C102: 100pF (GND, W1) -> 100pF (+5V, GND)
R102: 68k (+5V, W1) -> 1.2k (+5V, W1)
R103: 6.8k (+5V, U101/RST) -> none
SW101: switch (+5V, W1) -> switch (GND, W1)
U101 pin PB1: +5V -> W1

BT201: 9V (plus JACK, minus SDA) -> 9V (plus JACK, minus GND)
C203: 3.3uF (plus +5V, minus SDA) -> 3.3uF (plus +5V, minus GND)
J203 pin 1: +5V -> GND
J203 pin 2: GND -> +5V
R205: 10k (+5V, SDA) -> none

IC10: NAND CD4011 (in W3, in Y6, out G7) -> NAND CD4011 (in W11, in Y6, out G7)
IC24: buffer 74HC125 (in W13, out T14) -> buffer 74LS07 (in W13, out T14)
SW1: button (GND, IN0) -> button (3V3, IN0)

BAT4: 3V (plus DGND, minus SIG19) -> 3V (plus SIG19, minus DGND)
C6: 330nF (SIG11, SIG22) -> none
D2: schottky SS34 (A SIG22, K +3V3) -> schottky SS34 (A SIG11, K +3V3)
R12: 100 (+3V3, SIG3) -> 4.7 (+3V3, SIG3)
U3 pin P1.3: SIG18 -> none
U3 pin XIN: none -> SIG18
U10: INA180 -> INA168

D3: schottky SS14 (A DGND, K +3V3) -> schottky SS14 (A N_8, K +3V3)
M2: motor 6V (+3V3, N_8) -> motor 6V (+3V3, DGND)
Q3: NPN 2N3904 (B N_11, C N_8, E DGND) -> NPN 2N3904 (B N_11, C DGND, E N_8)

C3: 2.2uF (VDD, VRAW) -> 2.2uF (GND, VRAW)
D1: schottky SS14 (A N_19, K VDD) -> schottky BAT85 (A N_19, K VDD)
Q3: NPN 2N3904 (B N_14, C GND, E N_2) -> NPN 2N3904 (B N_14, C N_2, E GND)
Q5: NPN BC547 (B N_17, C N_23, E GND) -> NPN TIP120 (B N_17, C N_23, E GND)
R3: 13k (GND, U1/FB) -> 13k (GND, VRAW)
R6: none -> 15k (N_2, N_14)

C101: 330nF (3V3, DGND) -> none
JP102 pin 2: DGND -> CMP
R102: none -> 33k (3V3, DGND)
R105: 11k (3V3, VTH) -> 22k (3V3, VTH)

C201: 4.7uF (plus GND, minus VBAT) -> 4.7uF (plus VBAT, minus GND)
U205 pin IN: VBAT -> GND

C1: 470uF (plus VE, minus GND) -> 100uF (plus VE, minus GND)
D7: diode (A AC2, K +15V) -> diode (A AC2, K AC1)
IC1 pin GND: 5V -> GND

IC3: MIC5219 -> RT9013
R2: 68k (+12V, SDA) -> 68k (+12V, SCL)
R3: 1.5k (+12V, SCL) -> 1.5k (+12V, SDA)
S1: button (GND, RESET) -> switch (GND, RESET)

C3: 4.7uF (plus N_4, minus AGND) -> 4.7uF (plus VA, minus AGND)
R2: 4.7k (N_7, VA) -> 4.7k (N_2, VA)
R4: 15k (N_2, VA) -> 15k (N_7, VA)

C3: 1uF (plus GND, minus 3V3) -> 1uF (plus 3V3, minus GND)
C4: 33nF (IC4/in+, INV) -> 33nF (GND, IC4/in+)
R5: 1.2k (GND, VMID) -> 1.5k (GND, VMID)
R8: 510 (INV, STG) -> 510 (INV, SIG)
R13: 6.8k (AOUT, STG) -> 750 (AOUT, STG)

====

■ WORK ORDER ■
Only the lines from the first line of the records through the one containing "JP102 pin 2: DGND -> CMP" should be reproduced, exactly, with both of them included.

■ EXERCISE OUTPUT ■
C102: 100pF (GND, W1) -> 100pF (+5V, GND)
R102: 68k (+5V, W1) -> 1.2k (+5V, W1)
R103: 6.8k (+5V, U101/RST) -> none
SW101: switch (+5V, W1) -> switch (GND, W1)
U101 pin PB1: +5V -> W1

BT201: 9V (plus JACK, minus SDA) -> 9V (plus JACK, minus GND)
C203: 3.3uF (plus +5V, minus SDA) -> 3.3uF (plus +5V, minus GND)
J203 pin 1: +5V -> GND
J203 pin 2: GND -> +5V
R205: 10k (+5V, SDA) -> none

IC10: NAND CD4011 (in W3, in Y6, out G7) -> NAND CD4011 (in W11, in Y6, out G7)
IC24: buffer 74HC125 (in W13, out T14) -> buffer 74LS07 (in W13, out T14)
SW1: button (GND, IN0) -> button (3V3, IN0)

BAT4: 3V (plus DGND, minus SIG19) -> 3V (plus SIG19, minus DGND)
C6: 330nF (SIG11, SIG22) -> none
D2: schottky SS34 (A SIG22, K +3V3) -> schottky SS34 (A SIG11, K +3V3)
R12: 100 (+3V3, SIG3) -> 4.7 (+3V3, SIG3)
U3 pin P1.3: SIG18 -> none
U3 pin XIN: none -> SIG18
U10: INA180 -> INA168

D3: schottky SS14 (A DGND, K +3V3) -> schottky SS14 (A N_8, K +3V3)
M2: motor 6V (+3V3, N_8) -> motor 6V (+3V3, DGND)
Q3: NPN 2N3904 (B N_11, C N_8, E DGND) -> NPN 2N3904 (B N_11, C DGND, E N_8)

C3: 2.2uF (VDD, VRAW) -> 2.2uF (GND, VRAW)
D1: schottky SS14 (A N_19, K VDD) -> schottky BAT85 (A N_19, K VDD)
Q3: NPN 2N3904 (B N_14, C GND, E N_2) -> NPN 2N3904 (B N_14, C N_2, E GND)
Q5: NPN BC547 (B N_17, C N_23, E GND) -> NPN TIP120 (B N_17, C N_23, E GND)
R3: 13k (GND, U1/FB) -> 13k (GND, VRAW)
R6: none -> 15k (N_2, N_14)

C101: 330nF (3V3, DGND) -> none
JP102 pin 2: DGND -> CMP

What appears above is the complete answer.